*** Begin section ***

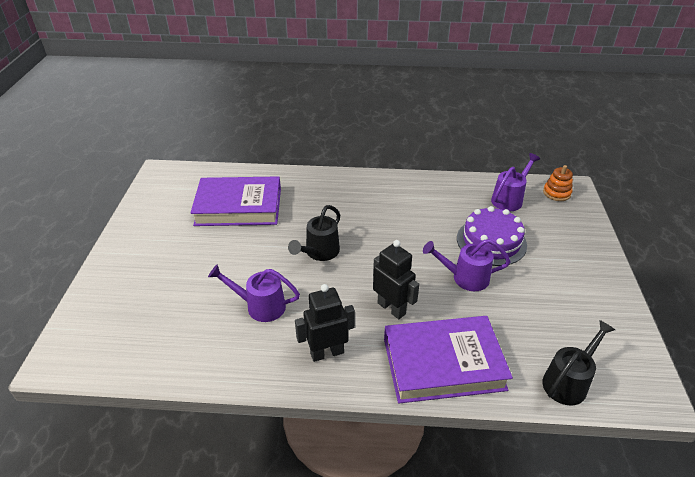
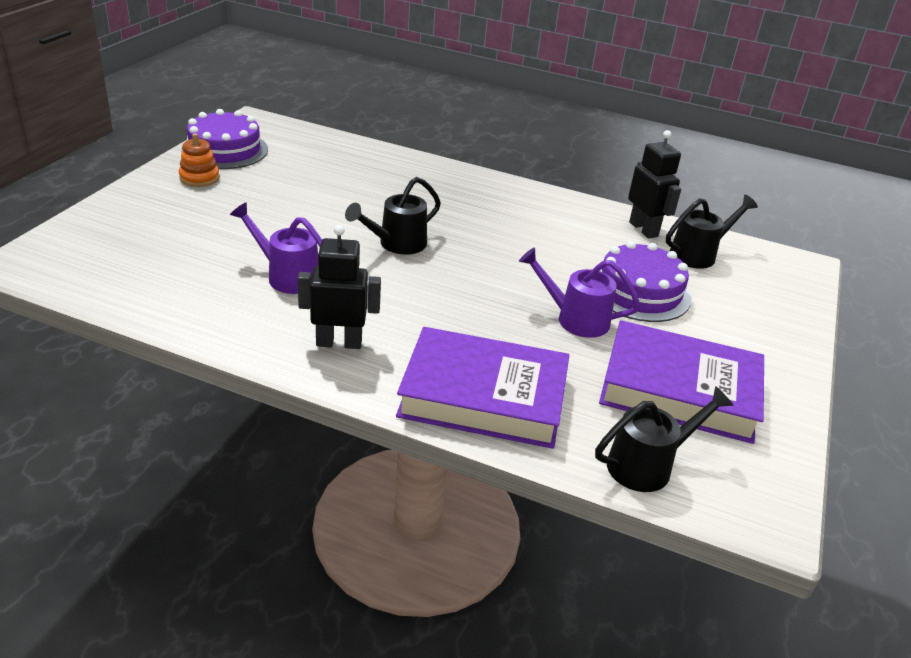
camera: 15 degrees right, 5 degrees down
(153, 205) = (225, 150): none -> purple cake
(239, 207) = (326, 175): purple book -> purple book (679, 390)
(391, 308) = (453, 323): black robot -> black robot (643, 229)
(509, 199) = (698, 254): purple watering can -> black watering can
(556, 193) = (774, 265): orange stacking toy -> orange stacking toy (199, 178)

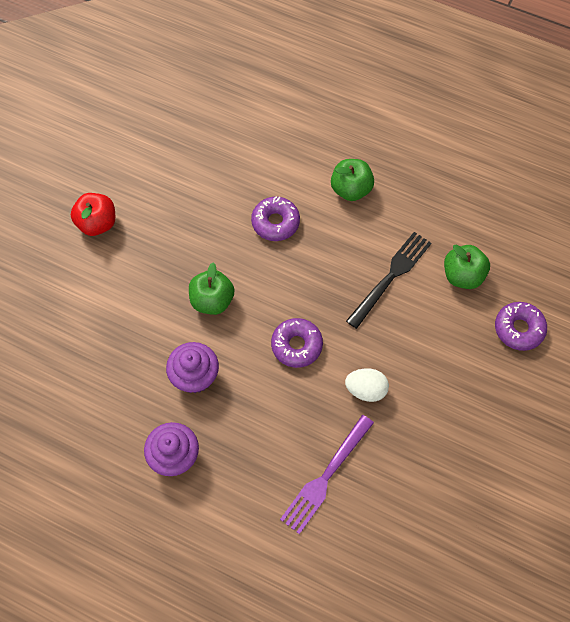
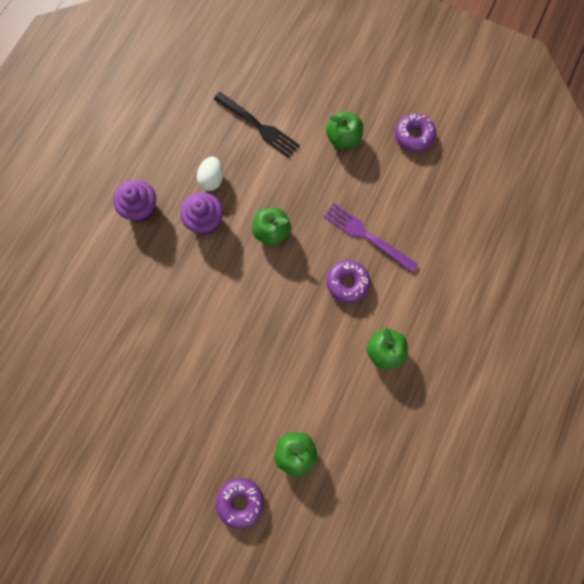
camera: 90 degrees right, 10 degrees up
(97, 223) = (343, 138): red apple -> green apple
(296, 345) = (229, 301): purple donut -> purple donut (414, 136)
(325, 477) = (116, 323): purple fork -> purple fork (366, 236)
(366, 389) = (188, 358): white egg -> white egg (212, 179)
(391, 276) = (294, 384): black fork -> black fork (259, 126)

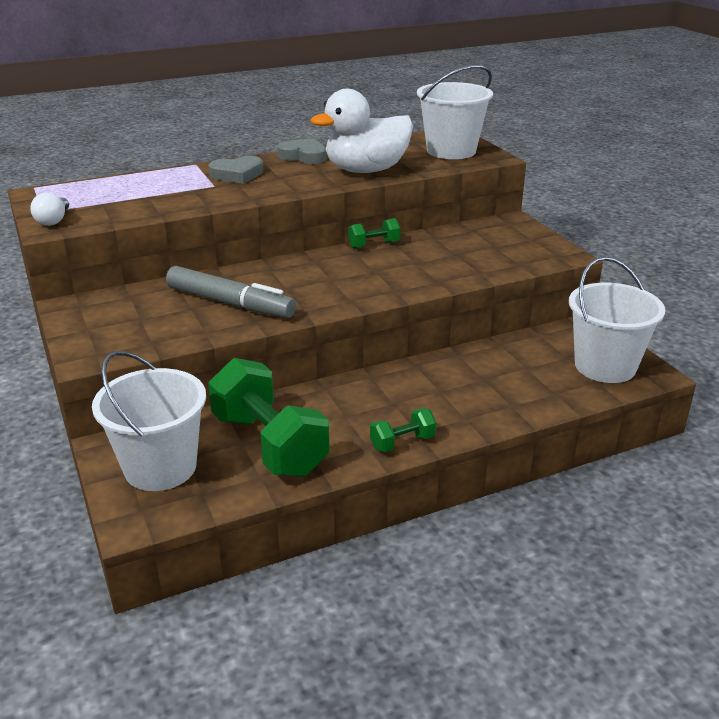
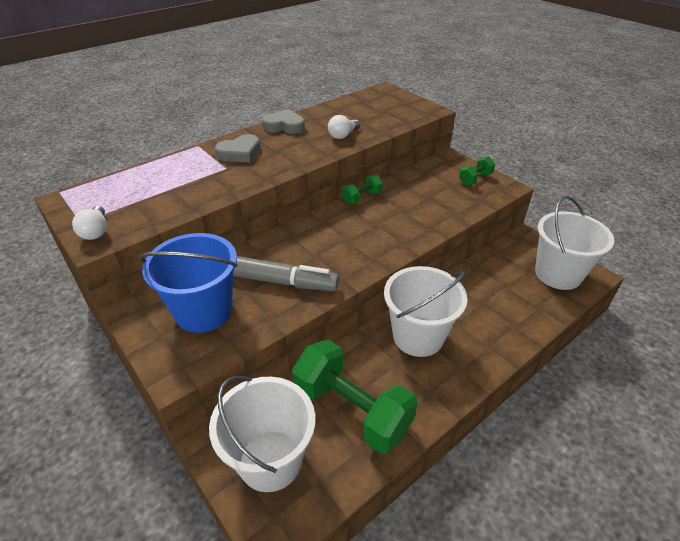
camera: 15 degrees left, 10 degrees up
(140, 316) = (204, 311): none -> blue bucket
(366, 170) = (343, 135): white duck -> white light bulb
(402, 442) = (455, 383): green dumbbell -> green dumbbell (475, 179)
(451, 151) = (395, 107): white bucket -> white bucket (418, 336)

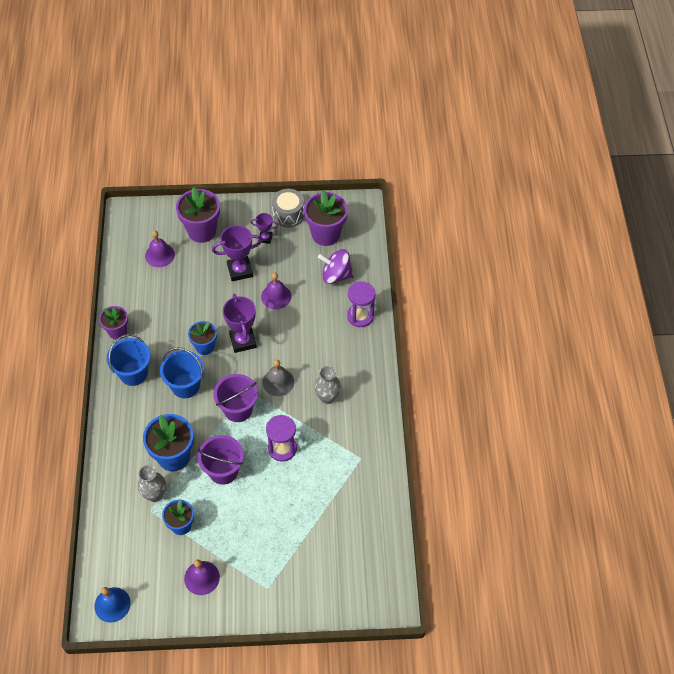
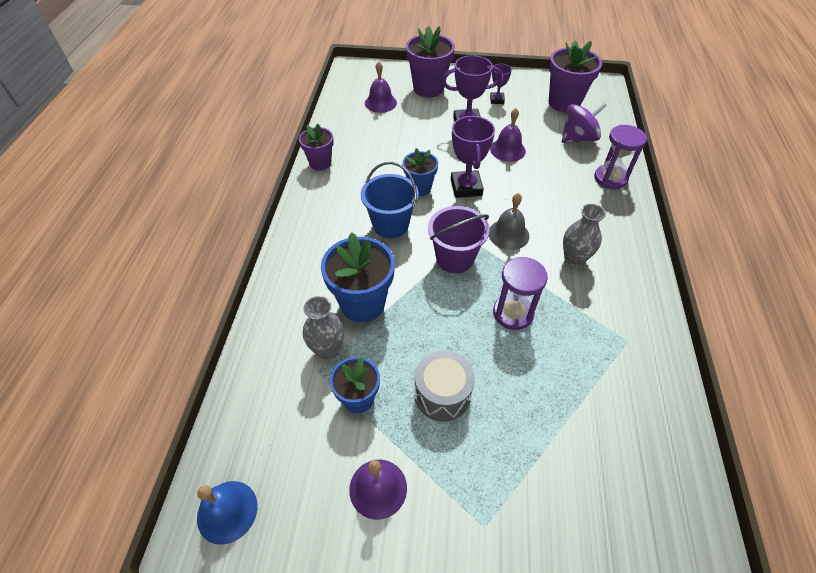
camera: 10 degrees right, 5 degrees down
(133, 373) = (329, 205): blue bucket -> none
(223, 471) = (428, 331): purple bucket -> none
(265, 238) = (497, 100): purple trophy -> purple trophy turned 75 degrees clockwise
(288, 214) = (522, 84): grey drum -> grey drum (442, 394)
(336, 275) = (578, 138): purple spinning top -> purple spinning top turned 135 degrees clockwise

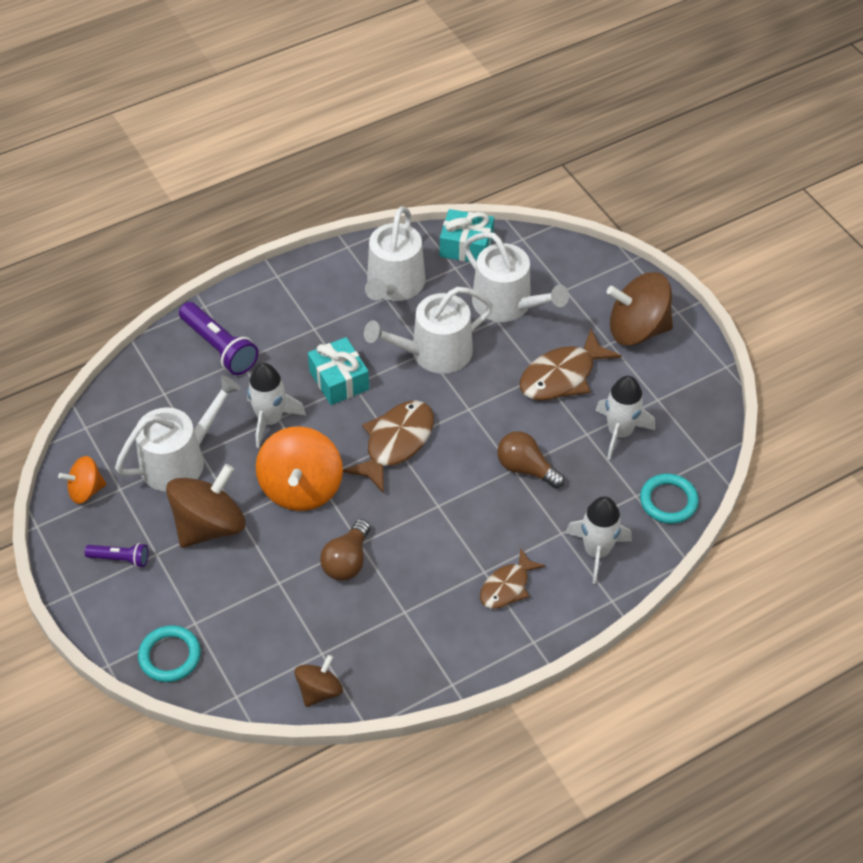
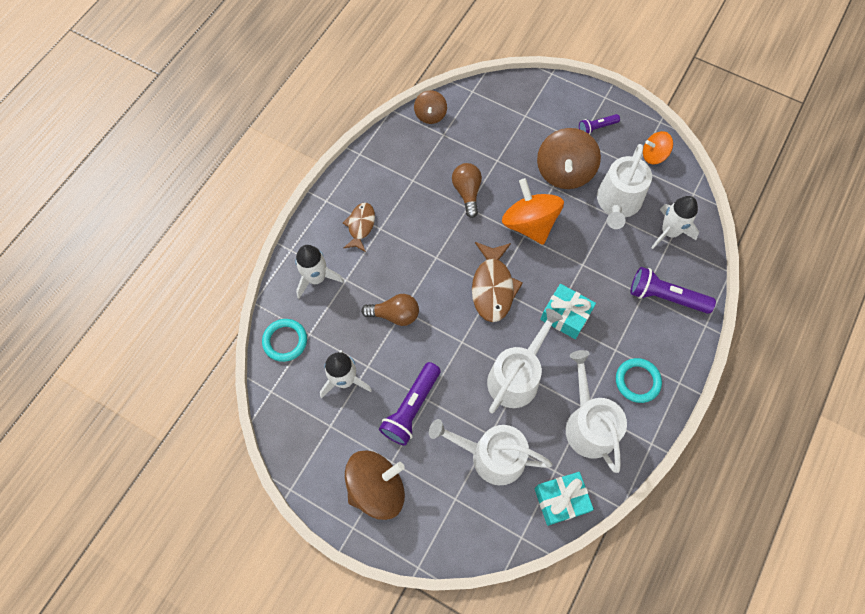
camera: 150 degrees right, 15 degrees up
(86, 490) = (654, 155): orange spinning top -> orange spinning top turned 135 degrees counterclockwise
(170, 656) = (523, 93): turquoise ring -> turquoise ring (637, 381)
(270, 420) = (586, 260): white rocket -> white rocket (669, 232)
(562, 376) = (411, 408): brown fish -> purple flashlight

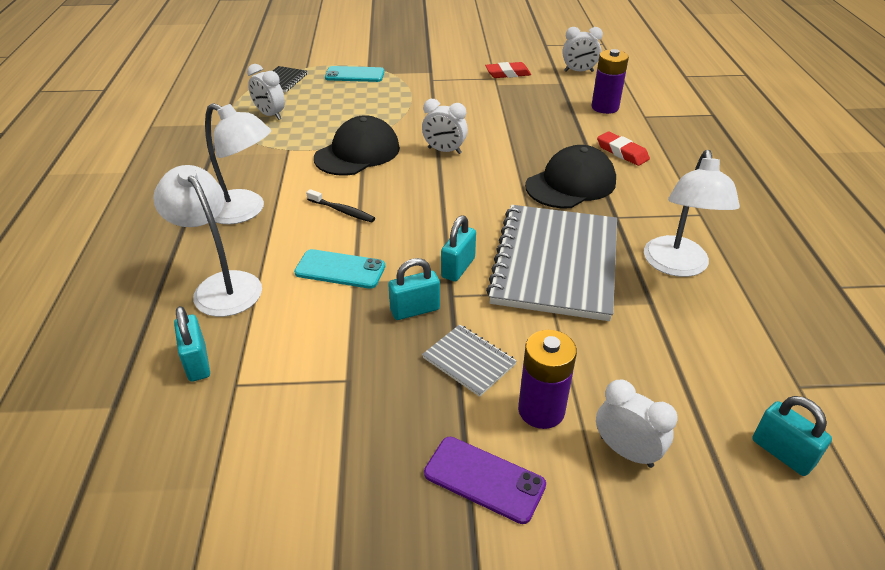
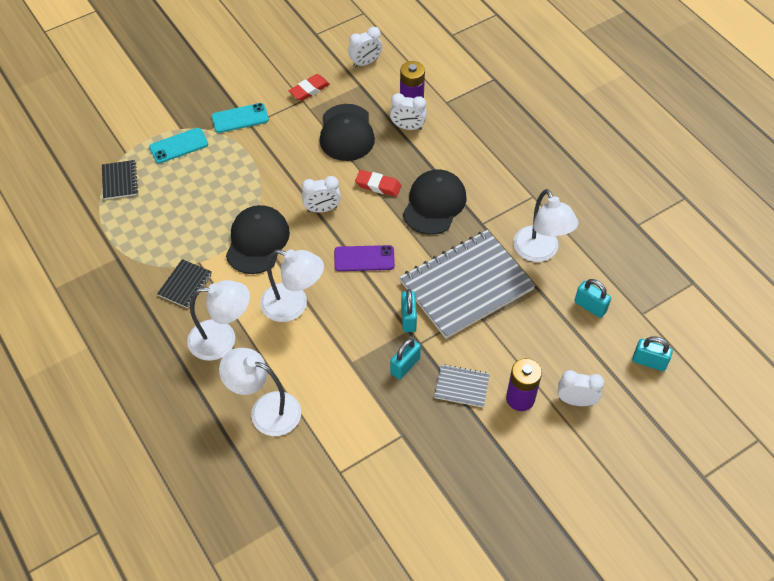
camera: 30 degrees left, 15 degrees up
(197, 362) = (303, 471): turquoise padlock -> turquoise padlock (590, 306)
(258, 160) = (185, 284): none -> black notebook
(270, 115) = (148, 229): white clock -> white clock (407, 127)
(340, 269) = (333, 358): turquoise phone -> turquoise phone (240, 118)
(342, 211) = (293, 306): black toothbrush -> white lamp
(484, 479) = (516, 454): purple phone -> purple phone (364, 258)
(519, 108) = (346, 133): none -> black cap
(555, 263) = (466, 285): grey notebook -> grey notebook turned 75 degrees clockwise
(622, 152) = (451, 153): red eraser -> red eraser (378, 185)

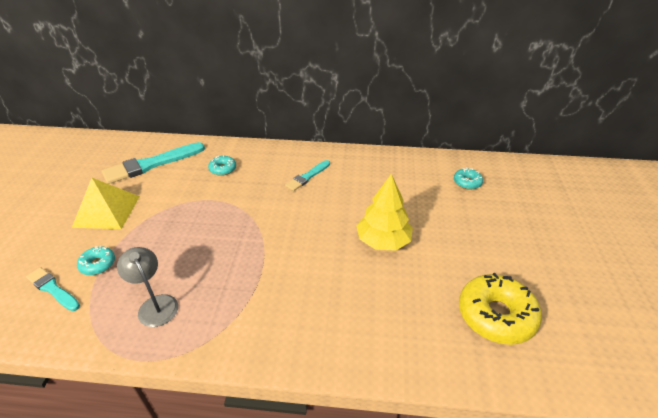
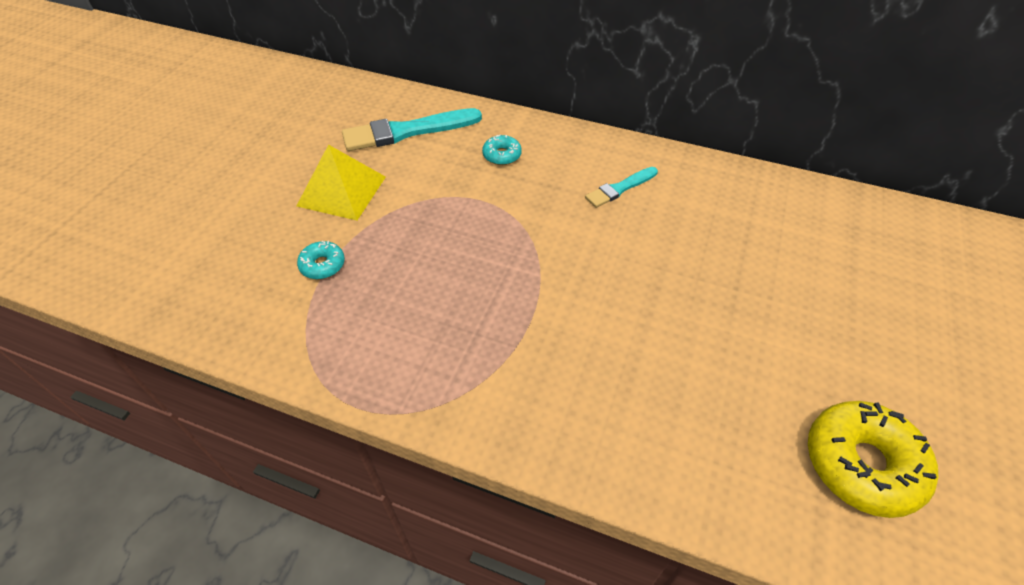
camera: 15 degrees right, 10 degrees up
(53, 289) = (265, 287): turquoise brush -> none
(155, 304) = (386, 336): grey lamp -> none
(383, 241) = (713, 311): yellow tree -> none
(467, 182) = (867, 242): turquoise donut -> none

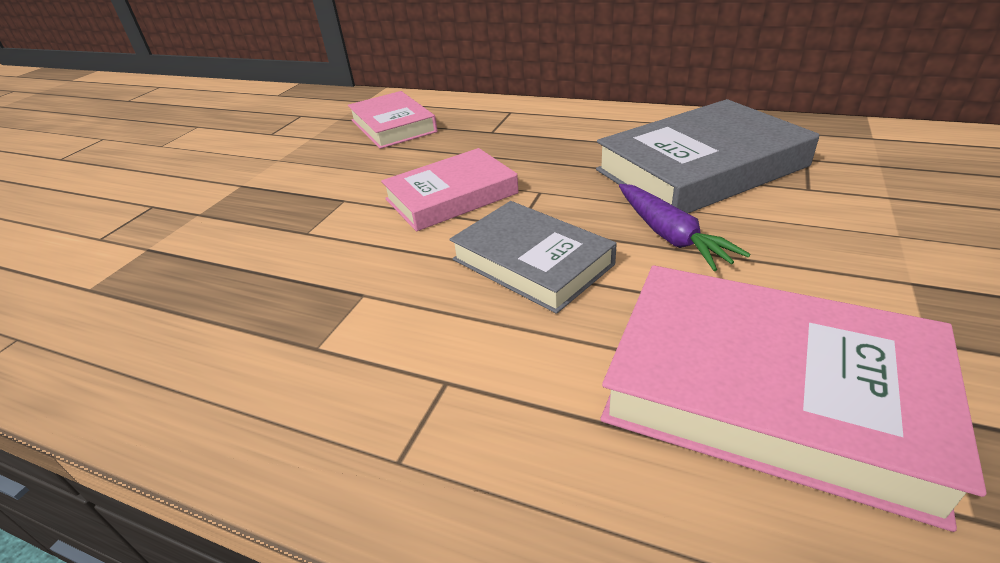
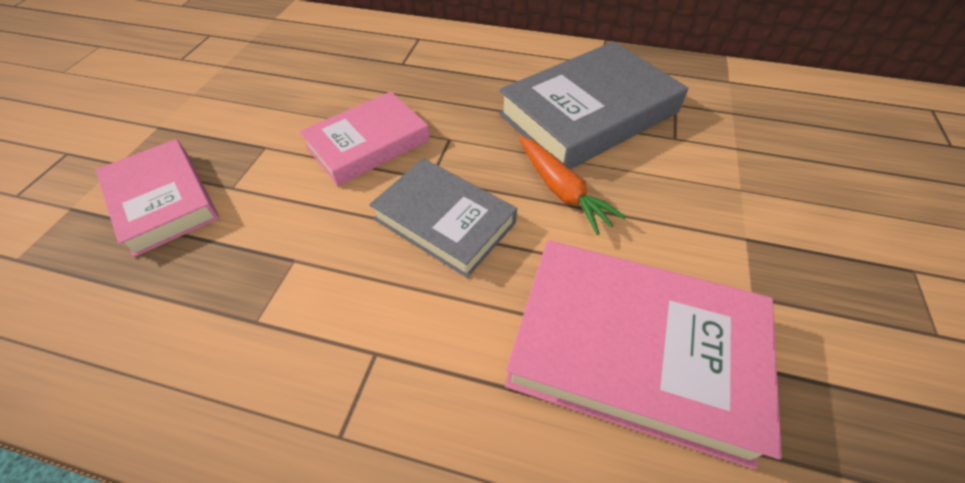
camera: 10 degrees left, 15 degrees up
(393, 126) = (305, 53): pink book -> pink book (163, 201)
(670, 236) = (562, 191): purple carrot -> orange carrot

*** End section ***

▶ Instructions to follow:
Set out exactly, and only, the lines between the first line of the listing and the line containing "(296, 345) = (229, 301): purple", counting both, while leaving every picture out.

▶ Completed exercise:
camera: 15 degrees right, 5 degrees down
(153, 205) = (225, 150): none -> purple cake
(239, 207) = (326, 175): purple book -> purple book (679, 390)
(391, 308) = (453, 323): black robot -> black robot (643, 229)
(509, 199) = (698, 254): purple watering can -> black watering can
(556, 193) = (774, 265): orange stacking toy -> orange stacking toy (199, 178)

camera: 90 degrees right, 10 degrees up
(97, 223) = (343, 138): red apple -> green apple
(296, 345) = (229, 301): purple donut -> purple donut (414, 136)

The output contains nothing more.